=== EXERCISE MATERIALS ===
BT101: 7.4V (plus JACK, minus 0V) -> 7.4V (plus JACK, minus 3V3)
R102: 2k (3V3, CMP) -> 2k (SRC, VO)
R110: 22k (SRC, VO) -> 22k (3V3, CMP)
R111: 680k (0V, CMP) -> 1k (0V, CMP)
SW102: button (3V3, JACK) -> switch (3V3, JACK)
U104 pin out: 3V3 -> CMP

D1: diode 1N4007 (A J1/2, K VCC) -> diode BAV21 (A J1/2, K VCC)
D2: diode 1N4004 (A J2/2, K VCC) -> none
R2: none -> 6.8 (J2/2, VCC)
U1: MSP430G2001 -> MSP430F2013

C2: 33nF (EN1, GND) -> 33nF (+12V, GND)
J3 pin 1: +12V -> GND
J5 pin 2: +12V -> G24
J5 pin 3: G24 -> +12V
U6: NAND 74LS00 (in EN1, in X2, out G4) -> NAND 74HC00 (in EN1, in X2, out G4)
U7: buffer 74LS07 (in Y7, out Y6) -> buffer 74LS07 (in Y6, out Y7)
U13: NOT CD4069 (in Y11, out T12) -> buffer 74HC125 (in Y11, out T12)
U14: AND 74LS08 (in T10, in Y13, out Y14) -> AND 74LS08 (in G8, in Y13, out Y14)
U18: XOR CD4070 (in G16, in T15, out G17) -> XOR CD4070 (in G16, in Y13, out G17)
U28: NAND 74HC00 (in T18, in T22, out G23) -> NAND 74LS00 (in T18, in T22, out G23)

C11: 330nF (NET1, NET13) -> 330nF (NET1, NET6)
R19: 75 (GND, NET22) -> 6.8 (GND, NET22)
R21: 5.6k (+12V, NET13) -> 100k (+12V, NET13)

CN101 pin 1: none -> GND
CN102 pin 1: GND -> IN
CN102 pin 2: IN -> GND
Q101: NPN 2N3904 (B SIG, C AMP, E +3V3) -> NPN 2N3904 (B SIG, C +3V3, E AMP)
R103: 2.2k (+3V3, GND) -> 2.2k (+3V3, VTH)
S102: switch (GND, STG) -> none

=== EXERCISE GOAL ===
Output nothing but the lines from the one containing "U18: XOR CD4070" through the last line of the data, exactly as they stand.

=== TASK OUTPUT ===
U18: XOR CD4070 (in G16, in T15, out G17) -> XOR CD4070 (in G16, in Y13, out G17)
U28: NAND 74HC00 (in T18, in T22, out G23) -> NAND 74LS00 (in T18, in T22, out G23)

C11: 330nF (NET1, NET13) -> 330nF (NET1, NET6)
R19: 75 (GND, NET22) -> 6.8 (GND, NET22)
R21: 5.6k (+12V, NET13) -> 100k (+12V, NET13)

CN101 pin 1: none -> GND
CN102 pin 1: GND -> IN
CN102 pin 2: IN -> GND
Q101: NPN 2N3904 (B SIG, C AMP, E +3V3) -> NPN 2N3904 (B SIG, C +3V3, E AMP)
R103: 2.2k (+3V3, GND) -> 2.2k (+3V3, VTH)
S102: switch (GND, STG) -> none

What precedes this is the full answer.